[Scene edit records]

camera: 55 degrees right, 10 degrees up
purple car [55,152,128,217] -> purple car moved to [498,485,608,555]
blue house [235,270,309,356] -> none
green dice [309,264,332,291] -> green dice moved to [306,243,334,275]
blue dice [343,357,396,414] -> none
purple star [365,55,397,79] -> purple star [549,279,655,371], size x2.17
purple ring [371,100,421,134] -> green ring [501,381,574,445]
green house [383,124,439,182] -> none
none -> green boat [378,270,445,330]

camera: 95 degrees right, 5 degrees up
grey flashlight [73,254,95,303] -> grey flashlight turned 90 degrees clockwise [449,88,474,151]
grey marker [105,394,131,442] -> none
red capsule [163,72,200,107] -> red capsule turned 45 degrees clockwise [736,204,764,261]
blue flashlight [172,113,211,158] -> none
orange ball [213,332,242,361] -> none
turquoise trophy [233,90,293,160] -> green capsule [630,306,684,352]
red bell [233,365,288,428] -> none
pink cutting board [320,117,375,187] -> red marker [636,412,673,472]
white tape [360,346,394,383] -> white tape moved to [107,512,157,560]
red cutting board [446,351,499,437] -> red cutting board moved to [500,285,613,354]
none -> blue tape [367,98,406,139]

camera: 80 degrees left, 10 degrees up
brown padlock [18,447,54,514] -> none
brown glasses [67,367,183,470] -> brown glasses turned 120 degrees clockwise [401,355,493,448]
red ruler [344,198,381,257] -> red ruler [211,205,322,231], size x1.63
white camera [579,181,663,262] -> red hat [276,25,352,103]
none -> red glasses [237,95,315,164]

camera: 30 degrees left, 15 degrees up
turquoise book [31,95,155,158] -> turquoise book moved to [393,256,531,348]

» **What to work on**
Reproduce each line of the records in which the string "house" appears.

» **Task answer**
blue house [235,270,309,356] -> none
green house [383,124,439,182] -> none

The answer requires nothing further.